• Provided information
○ ○ ○

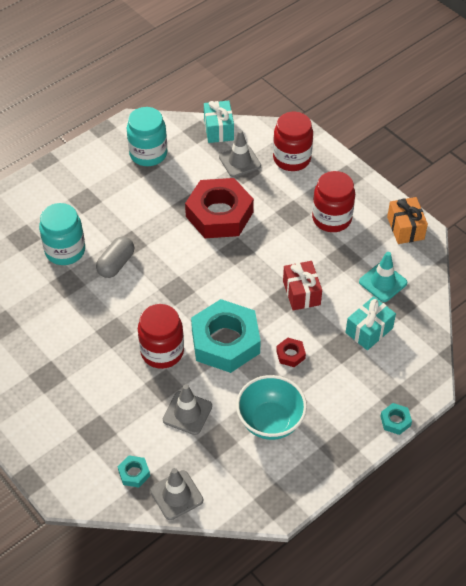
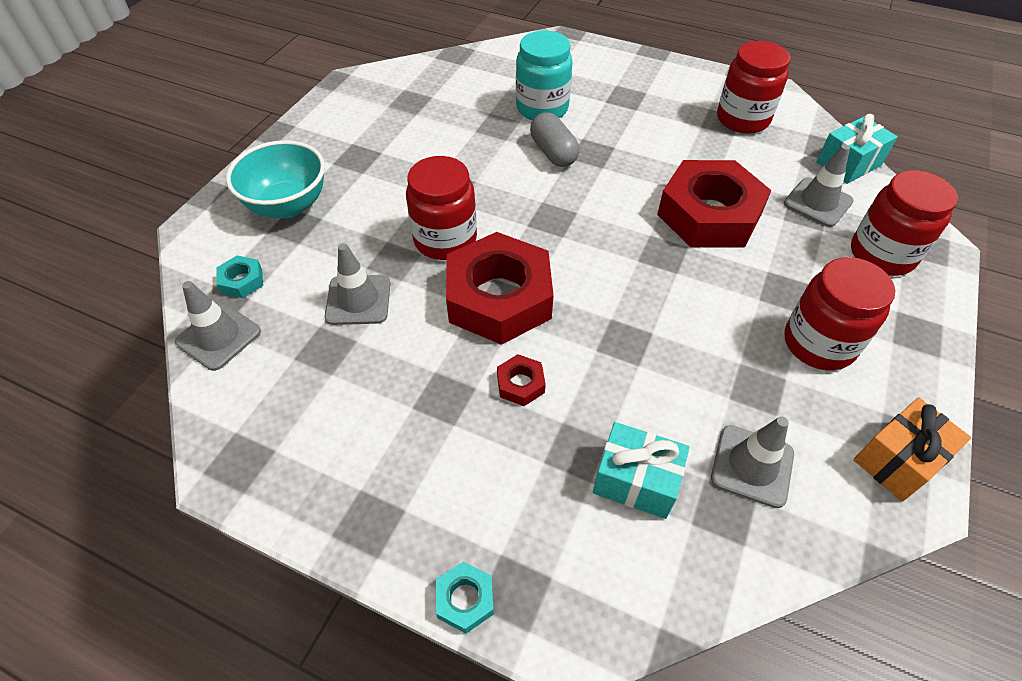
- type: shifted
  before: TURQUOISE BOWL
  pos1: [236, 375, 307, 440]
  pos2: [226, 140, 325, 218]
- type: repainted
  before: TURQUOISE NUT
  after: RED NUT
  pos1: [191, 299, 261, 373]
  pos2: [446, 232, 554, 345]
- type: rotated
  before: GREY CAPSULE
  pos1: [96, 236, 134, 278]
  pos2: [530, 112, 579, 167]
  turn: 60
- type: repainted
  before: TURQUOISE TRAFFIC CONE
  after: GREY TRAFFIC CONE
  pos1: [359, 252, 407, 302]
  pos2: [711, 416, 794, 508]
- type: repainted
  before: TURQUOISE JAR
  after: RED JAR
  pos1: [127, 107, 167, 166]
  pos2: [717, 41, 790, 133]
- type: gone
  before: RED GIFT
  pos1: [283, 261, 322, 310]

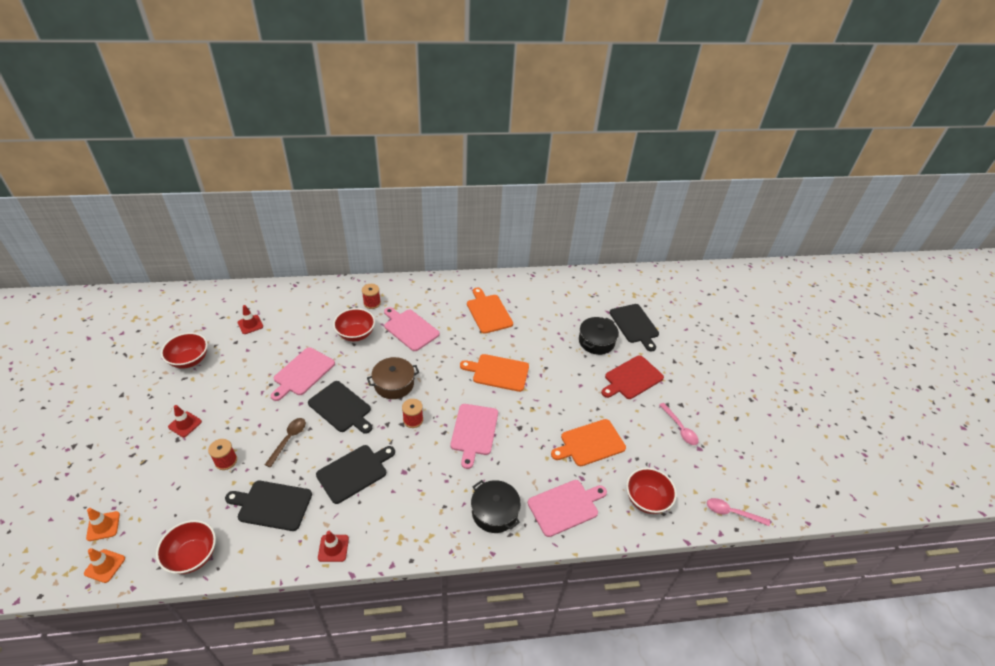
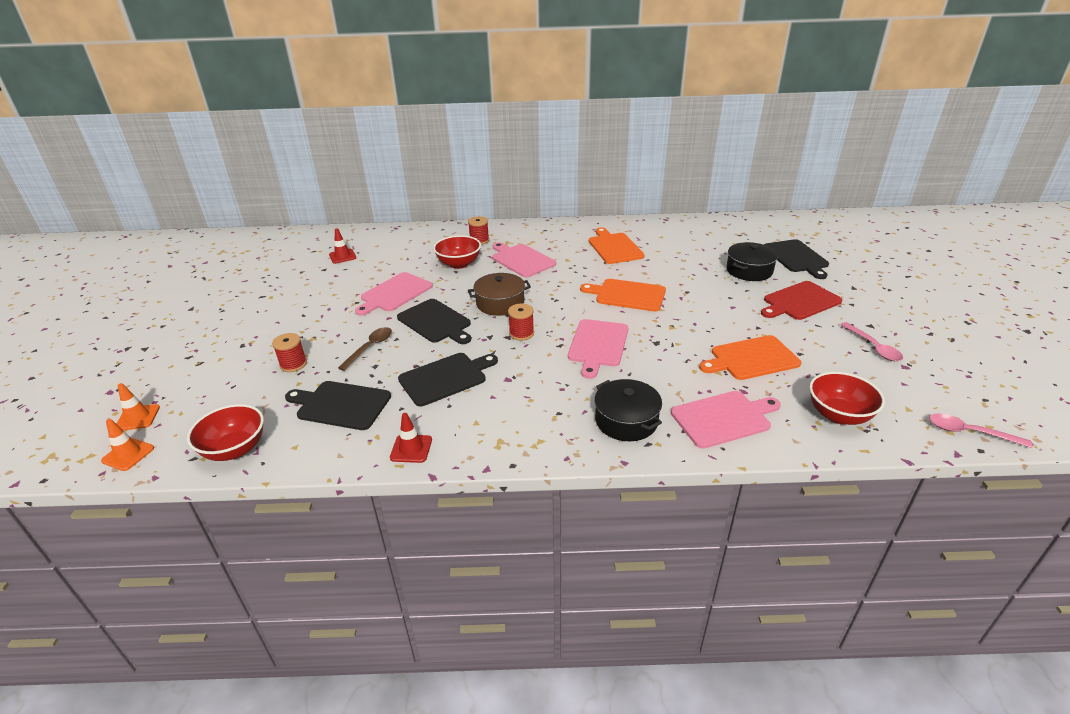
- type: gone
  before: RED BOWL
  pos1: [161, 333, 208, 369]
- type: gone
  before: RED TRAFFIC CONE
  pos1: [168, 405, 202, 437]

○ ○ ○

Report all lines of the data that include the word "CONE".

  before: TURQUOISE TRAFFIC CONE
  after: GREY TRAFFIC CONE
  before: RED TRAFFIC CONE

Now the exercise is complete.